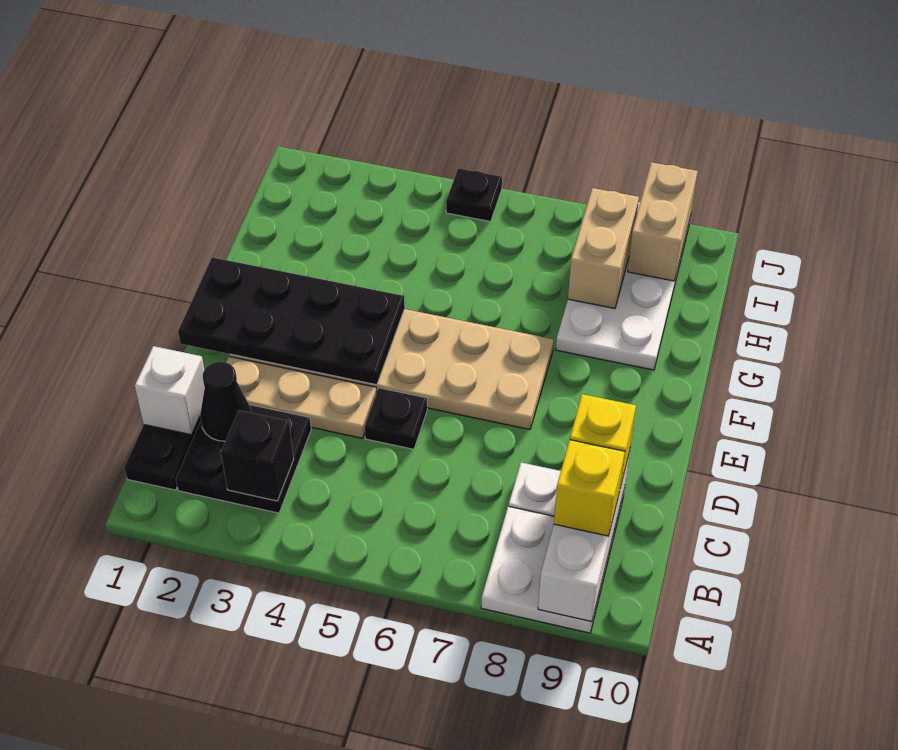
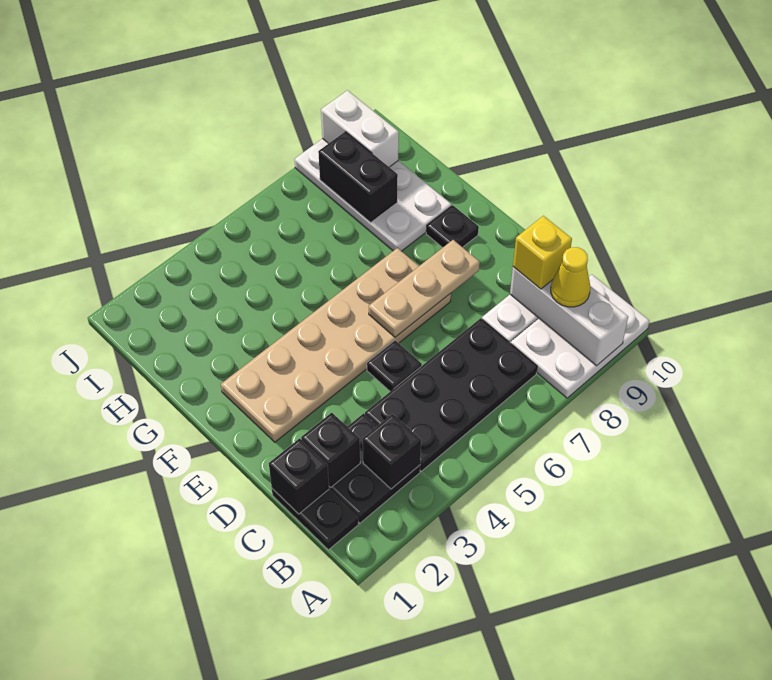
white plate A8:B9 level 1 -> white plate A8:B10 level 1
yellow brick B9 level 3 -> yellow cone B9 level 3
white brick C1 level 2 -> black brick C1 level 2
black cone C2 level 2 -> black brick C2 level 2
tan plate D2:D4 level 1 -> tan plate E6:E8 level 2
black plate E1:F4 level 2 -> black plate B4:C7 level 1
tan brick H8:I8 level 2 -> black brick H8:I8 level 2
tan brick I9:J9 level 2 -> white brick I9:J9 level 2
black plate J5 level 1 -> black plate F9 level 1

::::::

» Requirement
Omit the pictures, then print the rest of the listing above exactly.

» Answer section
white plate A8:B9 level 1 -> white plate A8:B10 level 1
yellow brick B9 level 3 -> yellow cone B9 level 3
white brick C1 level 2 -> black brick C1 level 2
black cone C2 level 2 -> black brick C2 level 2
tan plate D2:D4 level 1 -> tan plate E6:E8 level 2
black plate E1:F4 level 2 -> black plate B4:C7 level 1
tan brick H8:I8 level 2 -> black brick H8:I8 level 2
tan brick I9:J9 level 2 -> white brick I9:J9 level 2
black plate J5 level 1 -> black plate F9 level 1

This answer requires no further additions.